**Data segment**
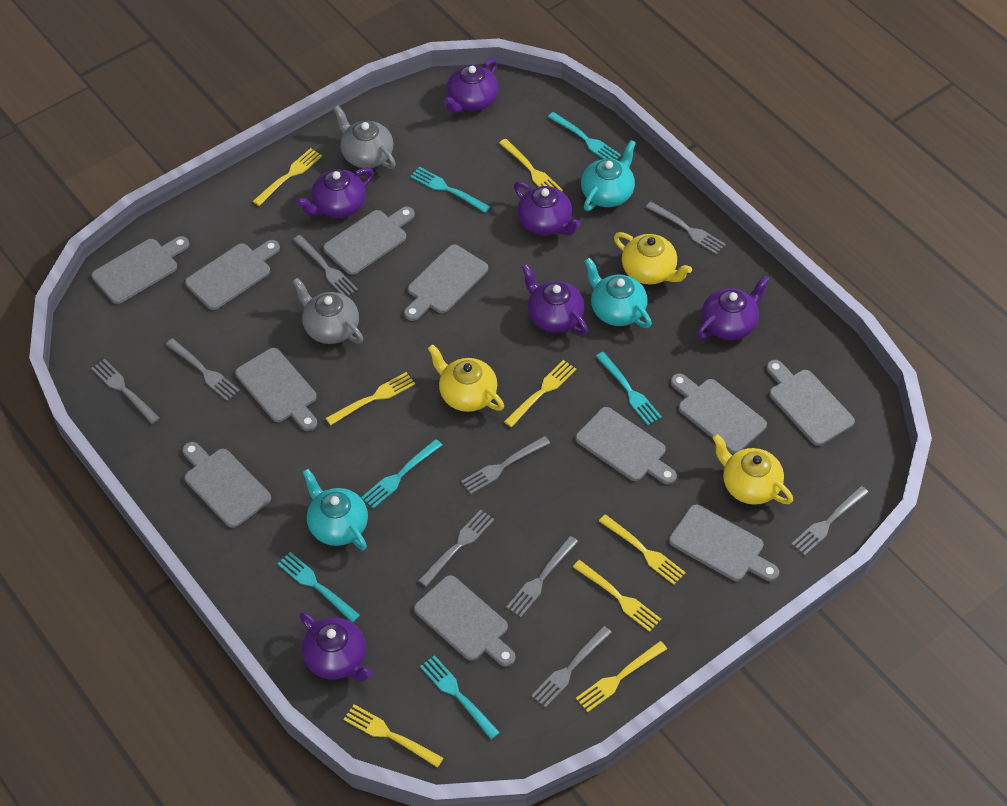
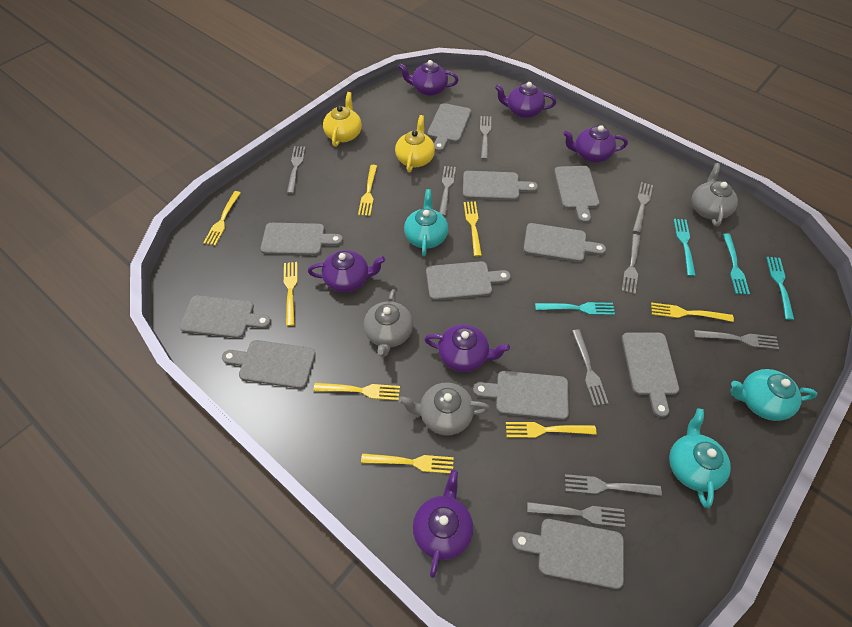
grey teapot: 2 -> 3
turquoise fork: 6 -> 4
yellow teapot: 3 -> 2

**What is required**
From the first line to the last, reproduce the listing above exactly, leaving the pictures out.

**Written reply**
grey teapot: 2 -> 3
turquoise fork: 6 -> 4
yellow teapot: 3 -> 2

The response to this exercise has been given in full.